Exercise aim: Find the string "minus" in the records. Copy each line that has it.

───── Records for processing

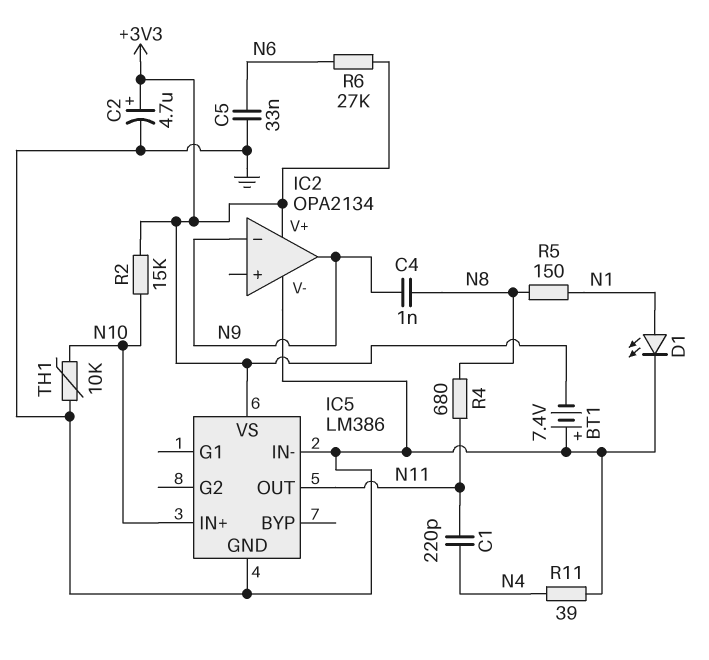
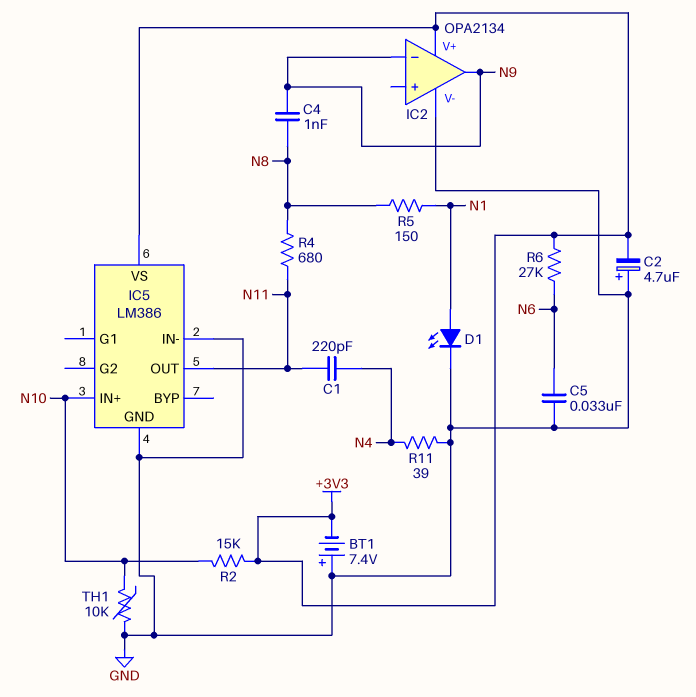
C2: 4.7uF (plus +3V3, minus GND) -> 4.7uF (plus GND, minus +3V3)

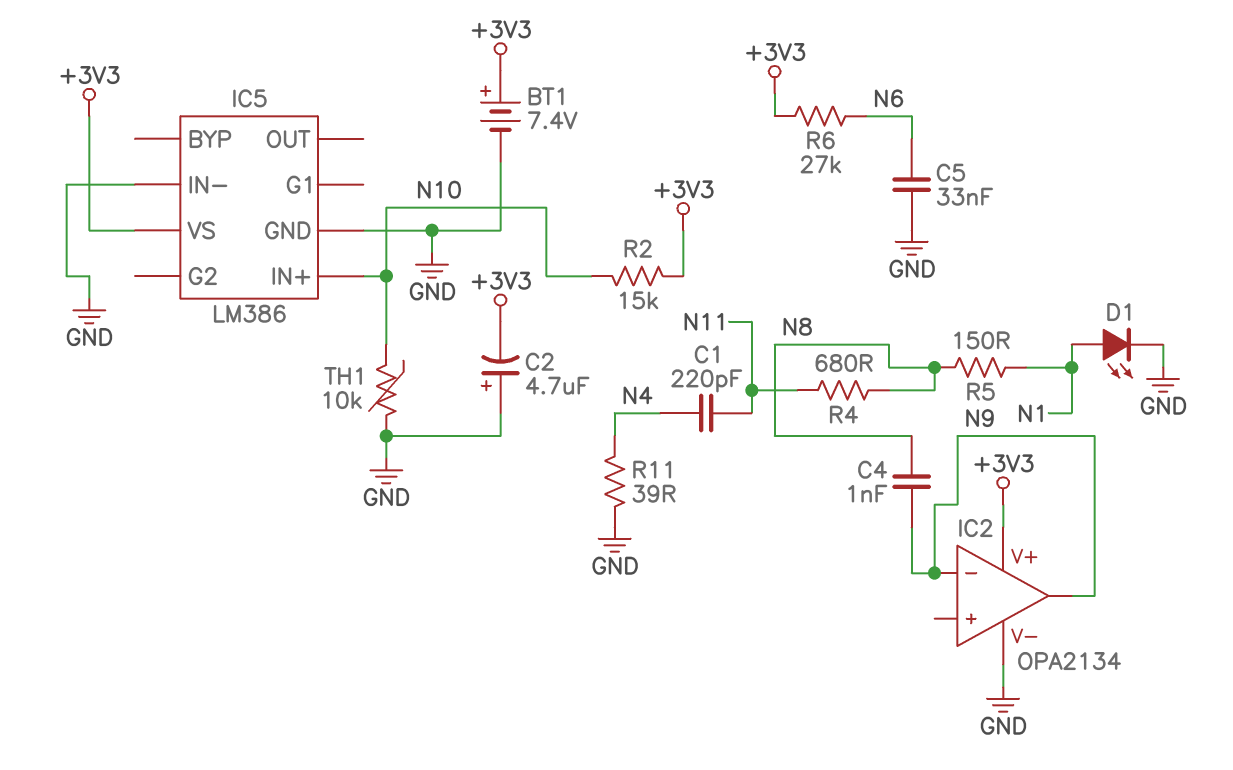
BT1: 7.4V (plus GND, minus +3V3) -> 7.4V (plus +3V3, minus GND)
IC5 pin OUT: N11 -> none

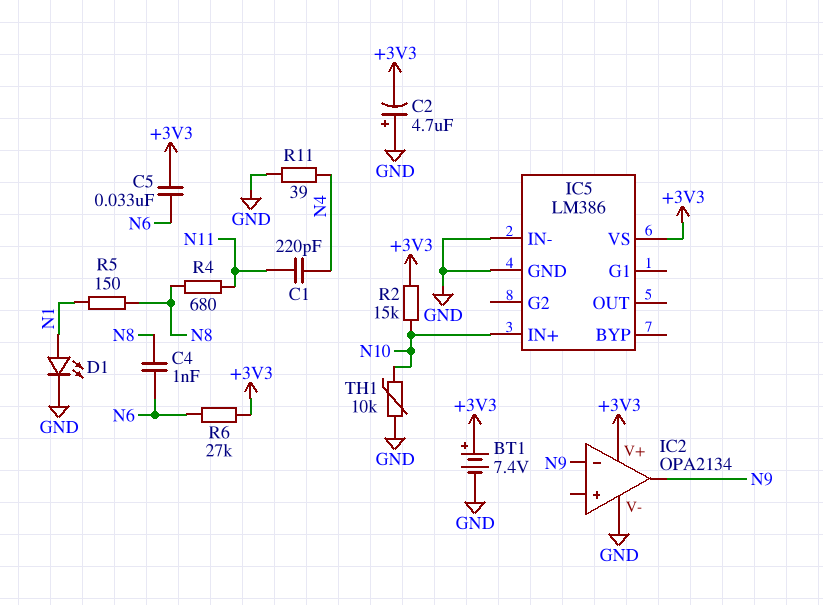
C4: 1nF (N8, N9) -> 1nF (N6, N8)
C5: 33nF (GND, N6) -> 33nF (+3V3, N6)

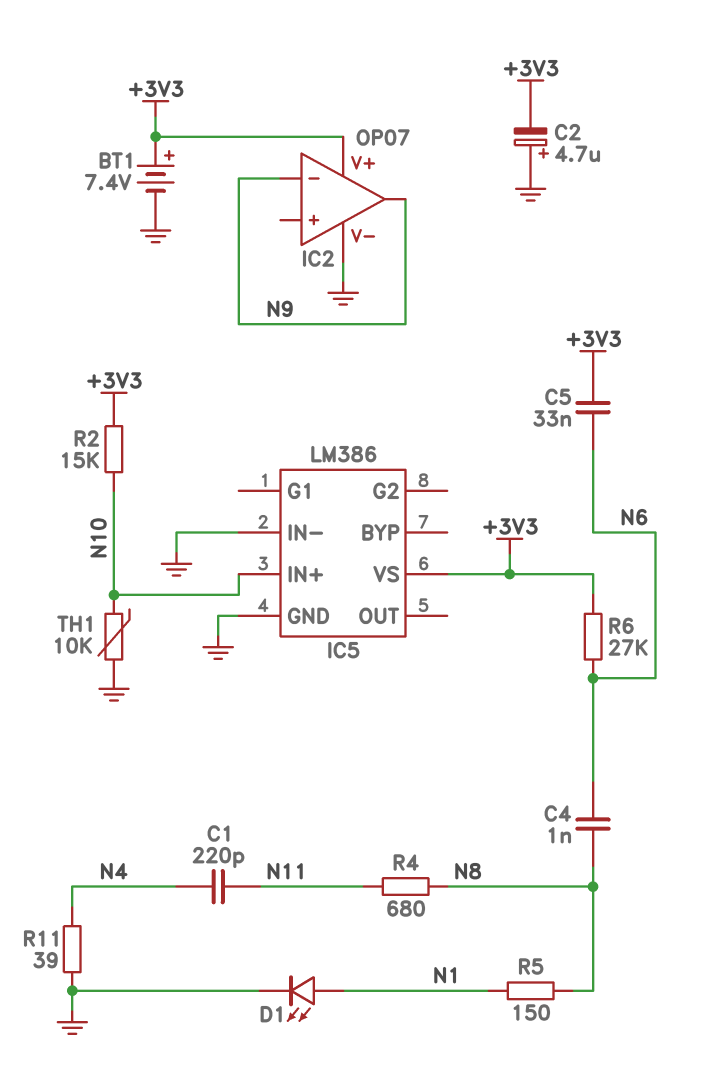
IC2: OPA2134 -> OP07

──────────

Written answer:
C2: 4.7uF (plus +3V3, minus GND) -> 4.7uF (plus GND, minus +3V3)
BT1: 7.4V (plus GND, minus +3V3) -> 7.4V (plus +3V3, minus GND)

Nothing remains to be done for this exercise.